__SUPPLIED RECORDS__:
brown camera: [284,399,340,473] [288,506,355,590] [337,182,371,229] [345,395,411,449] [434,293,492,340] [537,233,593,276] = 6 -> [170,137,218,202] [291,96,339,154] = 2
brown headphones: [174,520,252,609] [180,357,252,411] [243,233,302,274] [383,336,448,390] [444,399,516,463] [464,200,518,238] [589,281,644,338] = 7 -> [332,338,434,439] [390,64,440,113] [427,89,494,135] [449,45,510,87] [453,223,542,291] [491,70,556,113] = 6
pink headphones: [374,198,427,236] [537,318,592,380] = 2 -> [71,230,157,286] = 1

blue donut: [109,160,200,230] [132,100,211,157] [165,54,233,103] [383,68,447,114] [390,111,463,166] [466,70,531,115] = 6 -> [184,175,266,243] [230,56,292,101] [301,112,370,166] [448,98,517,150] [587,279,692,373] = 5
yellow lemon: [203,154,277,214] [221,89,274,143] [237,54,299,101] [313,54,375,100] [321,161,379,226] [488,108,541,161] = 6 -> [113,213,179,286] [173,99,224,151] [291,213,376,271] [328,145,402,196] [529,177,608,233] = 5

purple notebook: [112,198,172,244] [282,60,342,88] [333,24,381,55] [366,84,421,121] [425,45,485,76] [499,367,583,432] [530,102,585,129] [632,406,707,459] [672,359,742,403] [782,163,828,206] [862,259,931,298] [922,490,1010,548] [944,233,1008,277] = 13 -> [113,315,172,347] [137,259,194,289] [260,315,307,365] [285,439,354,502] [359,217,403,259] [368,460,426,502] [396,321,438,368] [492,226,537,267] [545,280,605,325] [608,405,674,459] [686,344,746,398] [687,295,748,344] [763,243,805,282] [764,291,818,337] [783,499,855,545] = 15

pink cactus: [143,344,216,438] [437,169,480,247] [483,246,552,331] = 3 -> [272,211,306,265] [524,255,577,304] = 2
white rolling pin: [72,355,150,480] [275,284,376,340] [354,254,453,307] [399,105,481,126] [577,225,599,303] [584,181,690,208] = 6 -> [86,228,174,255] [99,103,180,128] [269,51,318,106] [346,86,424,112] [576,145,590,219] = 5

__WHAT THE TASK ASKS__:
Word for word, reproduce the listing from its first line through the line that has "brown headphones: [174,520,252,609]" in it, and go no further.

__SOLUTION FOR THIS TASK__:
brown camera: [284,399,340,473] [288,506,355,590] [337,182,371,229] [345,395,411,449] [434,293,492,340] [537,233,593,276] = 6 -> [170,137,218,202] [291,96,339,154] = 2
brown headphones: [174,520,252,609] [180,357,252,411] [243,233,302,274] [383,336,448,390] [444,399,516,463] [464,200,518,238] [589,281,644,338] = 7 -> [332,338,434,439] [390,64,440,113] [427,89,494,135] [449,45,510,87] [453,223,542,291] [491,70,556,113] = 6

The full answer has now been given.